- [Listed records]:

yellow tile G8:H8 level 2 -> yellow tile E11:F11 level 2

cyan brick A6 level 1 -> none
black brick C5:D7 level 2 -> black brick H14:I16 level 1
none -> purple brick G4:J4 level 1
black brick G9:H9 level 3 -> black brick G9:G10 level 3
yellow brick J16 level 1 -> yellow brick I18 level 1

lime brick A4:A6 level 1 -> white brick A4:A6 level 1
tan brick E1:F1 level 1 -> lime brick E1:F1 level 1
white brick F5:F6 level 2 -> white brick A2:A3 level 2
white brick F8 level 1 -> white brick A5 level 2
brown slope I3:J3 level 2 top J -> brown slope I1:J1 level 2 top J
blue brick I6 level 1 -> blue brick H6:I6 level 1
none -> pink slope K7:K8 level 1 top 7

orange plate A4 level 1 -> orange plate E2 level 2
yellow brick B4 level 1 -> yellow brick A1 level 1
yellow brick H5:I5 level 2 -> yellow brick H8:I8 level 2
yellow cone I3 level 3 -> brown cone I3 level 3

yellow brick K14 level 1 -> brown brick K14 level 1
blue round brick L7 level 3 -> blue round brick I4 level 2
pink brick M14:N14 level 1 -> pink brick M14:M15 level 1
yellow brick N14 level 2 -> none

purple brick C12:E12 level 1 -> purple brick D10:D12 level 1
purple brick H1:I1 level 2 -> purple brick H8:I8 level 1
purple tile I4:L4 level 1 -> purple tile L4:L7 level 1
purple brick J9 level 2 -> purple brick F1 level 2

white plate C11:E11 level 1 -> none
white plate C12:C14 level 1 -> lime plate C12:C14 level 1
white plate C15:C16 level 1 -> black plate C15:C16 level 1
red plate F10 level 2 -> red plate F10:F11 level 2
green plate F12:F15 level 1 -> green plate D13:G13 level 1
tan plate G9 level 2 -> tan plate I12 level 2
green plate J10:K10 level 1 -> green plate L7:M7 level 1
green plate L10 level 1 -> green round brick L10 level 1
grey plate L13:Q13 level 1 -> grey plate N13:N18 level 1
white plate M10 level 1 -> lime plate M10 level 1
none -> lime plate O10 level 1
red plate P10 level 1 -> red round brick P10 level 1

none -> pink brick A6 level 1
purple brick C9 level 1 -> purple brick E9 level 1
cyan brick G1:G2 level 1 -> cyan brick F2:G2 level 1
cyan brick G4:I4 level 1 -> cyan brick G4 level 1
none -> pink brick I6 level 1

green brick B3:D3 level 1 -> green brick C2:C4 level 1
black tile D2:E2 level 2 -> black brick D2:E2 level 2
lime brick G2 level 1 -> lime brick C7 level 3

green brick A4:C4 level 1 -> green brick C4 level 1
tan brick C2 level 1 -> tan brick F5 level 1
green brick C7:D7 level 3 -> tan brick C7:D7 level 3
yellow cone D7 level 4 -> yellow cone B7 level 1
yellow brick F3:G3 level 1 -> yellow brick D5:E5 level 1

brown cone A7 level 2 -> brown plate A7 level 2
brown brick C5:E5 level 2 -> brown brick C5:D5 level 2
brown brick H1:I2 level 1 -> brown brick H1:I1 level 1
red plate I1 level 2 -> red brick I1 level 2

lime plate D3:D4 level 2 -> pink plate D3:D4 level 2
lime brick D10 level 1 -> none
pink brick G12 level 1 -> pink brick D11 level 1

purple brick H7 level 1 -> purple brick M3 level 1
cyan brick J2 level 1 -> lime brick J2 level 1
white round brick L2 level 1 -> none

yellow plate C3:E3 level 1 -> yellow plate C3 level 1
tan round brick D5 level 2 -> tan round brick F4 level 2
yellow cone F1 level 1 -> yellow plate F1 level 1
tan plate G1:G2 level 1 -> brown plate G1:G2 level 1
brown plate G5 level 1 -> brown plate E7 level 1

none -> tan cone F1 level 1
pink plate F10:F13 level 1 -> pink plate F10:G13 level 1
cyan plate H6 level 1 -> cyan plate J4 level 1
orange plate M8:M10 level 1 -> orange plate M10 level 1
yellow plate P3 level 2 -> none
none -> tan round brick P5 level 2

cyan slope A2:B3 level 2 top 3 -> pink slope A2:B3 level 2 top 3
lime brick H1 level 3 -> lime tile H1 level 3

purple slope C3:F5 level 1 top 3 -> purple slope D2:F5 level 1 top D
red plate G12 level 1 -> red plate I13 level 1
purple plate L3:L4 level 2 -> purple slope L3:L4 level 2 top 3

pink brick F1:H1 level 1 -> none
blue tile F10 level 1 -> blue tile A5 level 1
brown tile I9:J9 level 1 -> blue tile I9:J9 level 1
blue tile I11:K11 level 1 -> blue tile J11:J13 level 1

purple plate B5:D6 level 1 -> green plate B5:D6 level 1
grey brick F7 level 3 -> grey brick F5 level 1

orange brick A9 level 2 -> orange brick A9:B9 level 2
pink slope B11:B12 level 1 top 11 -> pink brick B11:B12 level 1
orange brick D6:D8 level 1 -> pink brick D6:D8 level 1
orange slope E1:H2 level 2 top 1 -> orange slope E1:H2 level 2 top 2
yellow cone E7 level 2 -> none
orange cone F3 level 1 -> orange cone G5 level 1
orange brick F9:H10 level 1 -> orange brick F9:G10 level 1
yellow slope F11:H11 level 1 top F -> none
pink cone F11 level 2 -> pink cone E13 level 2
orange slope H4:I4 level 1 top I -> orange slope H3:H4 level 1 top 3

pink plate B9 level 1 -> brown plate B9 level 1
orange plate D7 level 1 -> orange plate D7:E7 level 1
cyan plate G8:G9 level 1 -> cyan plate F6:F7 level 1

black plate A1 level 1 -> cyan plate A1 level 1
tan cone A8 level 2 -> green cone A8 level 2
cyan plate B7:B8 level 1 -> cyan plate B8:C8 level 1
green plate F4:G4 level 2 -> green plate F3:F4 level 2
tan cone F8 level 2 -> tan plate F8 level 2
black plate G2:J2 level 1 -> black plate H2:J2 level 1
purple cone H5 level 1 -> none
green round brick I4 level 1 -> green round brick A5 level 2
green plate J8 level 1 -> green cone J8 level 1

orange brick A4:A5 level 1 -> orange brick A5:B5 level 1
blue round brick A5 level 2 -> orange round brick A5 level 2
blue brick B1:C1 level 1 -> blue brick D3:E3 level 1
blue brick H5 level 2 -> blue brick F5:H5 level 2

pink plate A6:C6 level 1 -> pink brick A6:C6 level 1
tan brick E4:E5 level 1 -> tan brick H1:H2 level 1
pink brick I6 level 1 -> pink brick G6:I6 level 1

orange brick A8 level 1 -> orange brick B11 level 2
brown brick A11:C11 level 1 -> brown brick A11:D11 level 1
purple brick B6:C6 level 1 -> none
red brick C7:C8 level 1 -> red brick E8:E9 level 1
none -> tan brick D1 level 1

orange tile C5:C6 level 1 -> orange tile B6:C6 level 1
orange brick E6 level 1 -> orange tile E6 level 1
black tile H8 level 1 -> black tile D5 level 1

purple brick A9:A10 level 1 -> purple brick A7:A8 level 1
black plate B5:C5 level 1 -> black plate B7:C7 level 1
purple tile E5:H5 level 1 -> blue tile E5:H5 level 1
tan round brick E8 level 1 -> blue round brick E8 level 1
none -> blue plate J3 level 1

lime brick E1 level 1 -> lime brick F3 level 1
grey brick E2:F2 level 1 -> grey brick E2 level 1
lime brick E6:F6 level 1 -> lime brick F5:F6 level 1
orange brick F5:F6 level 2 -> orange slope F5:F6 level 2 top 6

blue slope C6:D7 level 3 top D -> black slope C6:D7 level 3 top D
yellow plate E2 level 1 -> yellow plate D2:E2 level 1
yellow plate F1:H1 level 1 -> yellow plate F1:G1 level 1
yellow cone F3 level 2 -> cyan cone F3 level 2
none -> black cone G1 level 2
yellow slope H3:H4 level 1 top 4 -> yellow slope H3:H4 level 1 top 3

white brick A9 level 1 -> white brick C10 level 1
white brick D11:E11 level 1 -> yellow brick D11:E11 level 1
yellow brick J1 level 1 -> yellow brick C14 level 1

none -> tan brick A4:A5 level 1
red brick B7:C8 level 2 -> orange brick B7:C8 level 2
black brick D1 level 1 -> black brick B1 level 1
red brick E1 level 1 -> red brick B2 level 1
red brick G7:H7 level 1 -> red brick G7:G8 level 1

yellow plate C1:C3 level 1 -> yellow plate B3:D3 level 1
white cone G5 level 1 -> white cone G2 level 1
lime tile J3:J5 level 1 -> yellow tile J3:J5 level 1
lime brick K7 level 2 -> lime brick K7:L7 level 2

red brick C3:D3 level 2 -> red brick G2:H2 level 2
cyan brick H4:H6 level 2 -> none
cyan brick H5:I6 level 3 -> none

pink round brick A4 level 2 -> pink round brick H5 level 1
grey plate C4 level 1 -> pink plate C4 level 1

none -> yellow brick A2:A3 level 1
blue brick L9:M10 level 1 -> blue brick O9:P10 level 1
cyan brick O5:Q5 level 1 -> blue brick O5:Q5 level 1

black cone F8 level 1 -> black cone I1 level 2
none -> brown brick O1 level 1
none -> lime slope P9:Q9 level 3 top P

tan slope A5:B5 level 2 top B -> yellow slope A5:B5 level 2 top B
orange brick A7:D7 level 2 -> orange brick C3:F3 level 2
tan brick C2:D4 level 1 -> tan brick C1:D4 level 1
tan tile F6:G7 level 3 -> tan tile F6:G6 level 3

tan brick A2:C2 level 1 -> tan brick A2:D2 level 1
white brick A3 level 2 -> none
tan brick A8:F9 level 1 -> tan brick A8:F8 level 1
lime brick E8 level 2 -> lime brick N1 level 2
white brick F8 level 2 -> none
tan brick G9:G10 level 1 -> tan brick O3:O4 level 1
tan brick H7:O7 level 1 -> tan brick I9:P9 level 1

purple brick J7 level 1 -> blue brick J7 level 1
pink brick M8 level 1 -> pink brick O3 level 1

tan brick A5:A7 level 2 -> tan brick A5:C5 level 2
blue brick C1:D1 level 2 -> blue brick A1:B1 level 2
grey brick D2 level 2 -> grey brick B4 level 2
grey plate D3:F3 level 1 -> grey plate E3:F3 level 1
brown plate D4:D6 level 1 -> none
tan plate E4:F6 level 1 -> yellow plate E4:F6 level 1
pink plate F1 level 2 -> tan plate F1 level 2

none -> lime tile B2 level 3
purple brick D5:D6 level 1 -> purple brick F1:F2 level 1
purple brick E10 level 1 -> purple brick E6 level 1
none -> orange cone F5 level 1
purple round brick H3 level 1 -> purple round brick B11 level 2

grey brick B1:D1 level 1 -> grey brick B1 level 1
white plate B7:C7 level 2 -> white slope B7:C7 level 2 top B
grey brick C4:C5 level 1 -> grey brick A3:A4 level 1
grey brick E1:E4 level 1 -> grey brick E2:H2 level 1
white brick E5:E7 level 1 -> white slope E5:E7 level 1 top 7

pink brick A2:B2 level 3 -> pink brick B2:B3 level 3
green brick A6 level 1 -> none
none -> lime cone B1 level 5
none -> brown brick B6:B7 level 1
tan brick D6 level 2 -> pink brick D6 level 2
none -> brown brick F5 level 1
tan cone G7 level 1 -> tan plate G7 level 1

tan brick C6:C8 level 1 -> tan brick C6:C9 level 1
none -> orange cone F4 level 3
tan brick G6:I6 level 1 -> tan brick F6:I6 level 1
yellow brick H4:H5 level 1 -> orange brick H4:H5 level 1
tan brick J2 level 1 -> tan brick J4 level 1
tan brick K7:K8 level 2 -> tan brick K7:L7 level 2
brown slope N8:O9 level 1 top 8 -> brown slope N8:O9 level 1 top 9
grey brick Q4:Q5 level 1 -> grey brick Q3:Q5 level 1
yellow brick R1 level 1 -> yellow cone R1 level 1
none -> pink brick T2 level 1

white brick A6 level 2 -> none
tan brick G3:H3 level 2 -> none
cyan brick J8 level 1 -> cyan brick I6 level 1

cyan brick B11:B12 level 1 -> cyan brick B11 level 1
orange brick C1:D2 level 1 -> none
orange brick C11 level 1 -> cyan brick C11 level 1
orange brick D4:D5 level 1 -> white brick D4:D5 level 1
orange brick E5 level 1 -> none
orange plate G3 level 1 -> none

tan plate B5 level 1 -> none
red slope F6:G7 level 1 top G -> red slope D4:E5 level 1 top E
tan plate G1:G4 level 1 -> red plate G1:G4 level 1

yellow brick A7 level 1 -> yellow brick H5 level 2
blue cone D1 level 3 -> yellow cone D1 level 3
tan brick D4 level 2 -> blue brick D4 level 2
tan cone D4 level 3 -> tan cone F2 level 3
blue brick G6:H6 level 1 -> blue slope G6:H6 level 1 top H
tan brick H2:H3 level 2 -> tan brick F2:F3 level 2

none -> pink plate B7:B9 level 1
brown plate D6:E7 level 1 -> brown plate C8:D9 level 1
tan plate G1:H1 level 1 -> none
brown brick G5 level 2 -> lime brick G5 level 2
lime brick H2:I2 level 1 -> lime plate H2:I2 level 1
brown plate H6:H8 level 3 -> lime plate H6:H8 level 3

- [Assignment]:
Look above for the line with "white plate M10" and the line with "grey brick F7"; transcribe both and all lines in between, exactly, and nothing else.

- [Output below]:
white plate M10 level 1 -> lime plate M10 level 1
none -> lime plate O10 level 1
red plate P10 level 1 -> red round brick P10 level 1

none -> pink brick A6 level 1
purple brick C9 level 1 -> purple brick E9 level 1
cyan brick G1:G2 level 1 -> cyan brick F2:G2 level 1
cyan brick G4:I4 level 1 -> cyan brick G4 level 1
none -> pink brick I6 level 1

green brick B3:D3 level 1 -> green brick C2:C4 level 1
black tile D2:E2 level 2 -> black brick D2:E2 level 2
lime brick G2 level 1 -> lime brick C7 level 3

green brick A4:C4 level 1 -> green brick C4 level 1
tan brick C2 level 1 -> tan brick F5 level 1
green brick C7:D7 level 3 -> tan brick C7:D7 level 3
yellow cone D7 level 4 -> yellow cone B7 level 1
yellow brick F3:G3 level 1 -> yellow brick D5:E5 level 1

brown cone A7 level 2 -> brown plate A7 level 2
brown brick C5:E5 level 2 -> brown brick C5:D5 level 2
brown brick H1:I2 level 1 -> brown brick H1:I1 level 1
red plate I1 level 2 -> red brick I1 level 2

lime plate D3:D4 level 2 -> pink plate D3:D4 level 2
lime brick D10 level 1 -> none
pink brick G12 level 1 -> pink brick D11 level 1

purple brick H7 level 1 -> purple brick M3 level 1
cyan brick J2 level 1 -> lime brick J2 level 1
white round brick L2 level 1 -> none

yellow plate C3:E3 level 1 -> yellow plate C3 level 1
tan round brick D5 level 2 -> tan round brick F4 level 2
yellow cone F1 level 1 -> yellow plate F1 level 1
tan plate G1:G2 level 1 -> brown plate G1:G2 level 1
brown plate G5 level 1 -> brown plate E7 level 1

none -> tan cone F1 level 1
pink plate F10:F13 level 1 -> pink plate F10:G13 level 1
cyan plate H6 level 1 -> cyan plate J4 level 1
orange plate M8:M10 level 1 -> orange plate M10 level 1
yellow plate P3 level 2 -> none
none -> tan round brick P5 level 2

cyan slope A2:B3 level 2 top 3 -> pink slope A2:B3 level 2 top 3
lime brick H1 level 3 -> lime tile H1 level 3

purple slope C3:F5 level 1 top 3 -> purple slope D2:F5 level 1 top D
red plate G12 level 1 -> red plate I13 level 1
purple plate L3:L4 level 2 -> purple slope L3:L4 level 2 top 3

pink brick F1:H1 level 1 -> none
blue tile F10 level 1 -> blue tile A5 level 1
brown tile I9:J9 level 1 -> blue tile I9:J9 level 1
blue tile I11:K11 level 1 -> blue tile J11:J13 level 1

purple plate B5:D6 level 1 -> green plate B5:D6 level 1
grey brick F7 level 3 -> grey brick F5 level 1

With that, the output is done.